• _EXERCISE DETAILS_:
The response must contain all of the entries, each one repeated exactly.

-------- RECORDS FOR PROCESSING --------

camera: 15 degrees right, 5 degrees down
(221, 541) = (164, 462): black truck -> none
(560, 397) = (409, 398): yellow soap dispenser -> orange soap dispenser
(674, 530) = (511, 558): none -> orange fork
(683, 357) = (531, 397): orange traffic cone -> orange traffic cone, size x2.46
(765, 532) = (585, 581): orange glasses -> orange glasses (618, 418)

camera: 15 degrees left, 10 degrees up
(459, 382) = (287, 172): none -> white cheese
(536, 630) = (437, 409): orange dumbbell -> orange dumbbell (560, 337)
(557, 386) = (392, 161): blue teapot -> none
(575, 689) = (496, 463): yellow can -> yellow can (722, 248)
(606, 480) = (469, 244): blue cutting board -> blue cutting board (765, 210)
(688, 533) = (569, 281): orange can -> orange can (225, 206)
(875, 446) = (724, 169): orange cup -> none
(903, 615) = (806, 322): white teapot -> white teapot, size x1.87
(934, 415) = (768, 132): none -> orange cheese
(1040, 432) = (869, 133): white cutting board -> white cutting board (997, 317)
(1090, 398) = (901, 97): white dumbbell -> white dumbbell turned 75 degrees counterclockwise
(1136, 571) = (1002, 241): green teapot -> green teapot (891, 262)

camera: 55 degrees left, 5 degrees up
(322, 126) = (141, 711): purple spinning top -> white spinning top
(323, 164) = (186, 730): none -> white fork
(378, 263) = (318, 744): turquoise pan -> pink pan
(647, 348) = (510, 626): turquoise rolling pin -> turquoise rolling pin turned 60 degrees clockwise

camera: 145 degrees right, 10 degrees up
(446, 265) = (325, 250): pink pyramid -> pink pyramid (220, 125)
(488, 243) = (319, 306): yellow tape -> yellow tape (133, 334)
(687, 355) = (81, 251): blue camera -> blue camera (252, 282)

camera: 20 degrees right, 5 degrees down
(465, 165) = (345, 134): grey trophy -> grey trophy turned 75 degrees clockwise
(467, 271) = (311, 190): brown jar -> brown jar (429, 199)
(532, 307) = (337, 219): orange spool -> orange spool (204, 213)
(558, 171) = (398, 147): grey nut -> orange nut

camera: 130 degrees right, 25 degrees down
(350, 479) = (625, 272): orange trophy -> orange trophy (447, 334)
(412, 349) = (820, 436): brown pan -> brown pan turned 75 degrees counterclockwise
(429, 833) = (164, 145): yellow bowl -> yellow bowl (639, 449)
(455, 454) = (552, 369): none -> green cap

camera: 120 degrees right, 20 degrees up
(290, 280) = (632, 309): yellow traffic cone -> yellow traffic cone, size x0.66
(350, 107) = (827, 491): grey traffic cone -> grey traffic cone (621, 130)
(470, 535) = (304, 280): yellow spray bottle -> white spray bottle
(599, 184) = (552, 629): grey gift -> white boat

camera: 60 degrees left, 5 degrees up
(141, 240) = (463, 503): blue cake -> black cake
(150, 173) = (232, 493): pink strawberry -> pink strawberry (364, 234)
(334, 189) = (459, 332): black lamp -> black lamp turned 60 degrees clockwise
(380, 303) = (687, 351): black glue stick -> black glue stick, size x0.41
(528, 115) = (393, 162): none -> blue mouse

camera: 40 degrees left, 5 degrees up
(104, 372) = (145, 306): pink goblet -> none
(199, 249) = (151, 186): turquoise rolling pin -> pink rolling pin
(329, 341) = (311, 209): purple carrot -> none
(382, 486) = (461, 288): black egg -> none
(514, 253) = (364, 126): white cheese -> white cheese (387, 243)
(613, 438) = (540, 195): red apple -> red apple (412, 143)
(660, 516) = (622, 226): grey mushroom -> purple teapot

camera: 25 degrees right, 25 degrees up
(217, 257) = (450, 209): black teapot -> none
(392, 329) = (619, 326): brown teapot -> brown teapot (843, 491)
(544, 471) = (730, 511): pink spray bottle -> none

--------

• _SOLUTION BELOW_:
camera: 15 degrees right, 5 degrees down
(221, 541) = (164, 462): black truck -> none
(560, 397) = (409, 398): yellow soap dispenser -> orange soap dispenser
(674, 530) = (511, 558): none -> orange fork
(683, 357) = (531, 397): orange traffic cone -> orange traffic cone, size x2.46
(765, 532) = (585, 581): orange glasses -> orange glasses (618, 418)

camera: 15 degrees left, 10 degrees up
(459, 382) = (287, 172): none -> white cheese
(536, 630) = (437, 409): orange dumbbell -> orange dumbbell (560, 337)
(557, 386) = (392, 161): blue teapot -> none
(575, 689) = (496, 463): yellow can -> yellow can (722, 248)
(606, 480) = (469, 244): blue cutting board -> blue cutting board (765, 210)
(688, 533) = (569, 281): orange can -> orange can (225, 206)
(875, 446) = (724, 169): orange cup -> none
(903, 615) = (806, 322): white teapot -> white teapot, size x1.87
(934, 415) = (768, 132): none -> orange cheese
(1040, 432) = (869, 133): white cutting board -> white cutting board (997, 317)
(1090, 398) = (901, 97): white dumbbell -> white dumbbell turned 75 degrees counterclockwise
(1136, 571) = (1002, 241): green teapot -> green teapot (891, 262)

camera: 55 degrees left, 5 degrees up
(322, 126) = (141, 711): purple spinning top -> white spinning top
(323, 164) = (186, 730): none -> white fork
(378, 263) = (318, 744): turquoise pan -> pink pan
(647, 348) = (510, 626): turquoise rolling pin -> turquoise rolling pin turned 60 degrees clockwise

camera: 145 degrees right, 10 degrees up
(446, 265) = (325, 250): pink pyramid -> pink pyramid (220, 125)
(488, 243) = (319, 306): yellow tape -> yellow tape (133, 334)
(687, 355) = (81, 251): blue camera -> blue camera (252, 282)

camera: 20 degrees right, 5 degrees down
(465, 165) = (345, 134): grey trophy -> grey trophy turned 75 degrees clockwise
(467, 271) = (311, 190): brown jar -> brown jar (429, 199)
(532, 307) = (337, 219): orange spool -> orange spool (204, 213)
(558, 171) = (398, 147): grey nut -> orange nut

camera: 130 degrees right, 25 degrees down
(350, 479) = (625, 272): orange trophy -> orange trophy (447, 334)
(412, 349) = (820, 436): brown pan -> brown pan turned 75 degrees counterclockwise
(429, 833) = (164, 145): yellow bowl -> yellow bowl (639, 449)
(455, 454) = (552, 369): none -> green cap

camera: 120 degrees right, 20 degrees up
(290, 280) = (632, 309): yellow traffic cone -> yellow traffic cone, size x0.66
(350, 107) = (827, 491): grey traffic cone -> grey traffic cone (621, 130)
(470, 535) = (304, 280): yellow spray bottle -> white spray bottle
(599, 184) = (552, 629): grey gift -> white boat

camera: 60 degrees left, 5 degrees up
(141, 240) = (463, 503): blue cake -> black cake
(150, 173) = (232, 493): pink strawberry -> pink strawberry (364, 234)
(334, 189) = (459, 332): black lamp -> black lamp turned 60 degrees clockwise
(380, 303) = (687, 351): black glue stick -> black glue stick, size x0.41
(528, 115) = (393, 162): none -> blue mouse

camera: 40 degrees left, 5 degrees up
(104, 372) = (145, 306): pink goblet -> none
(199, 249) = (151, 186): turquoise rolling pin -> pink rolling pin
(329, 341) = (311, 209): purple carrot -> none
(382, 486) = (461, 288): black egg -> none
(514, 253) = (364, 126): white cheese -> white cheese (387, 243)
(613, 438) = (540, 195): red apple -> red apple (412, 143)
(660, 516) = (622, 226): grey mushroom -> purple teapot

camera: 25 degrees right, 25 degrees up
(217, 257) = (450, 209): black teapot -> none
(392, 329) = (619, 326): brown teapot -> brown teapot (843, 491)
(544, 471) = (730, 511): pink spray bottle -> none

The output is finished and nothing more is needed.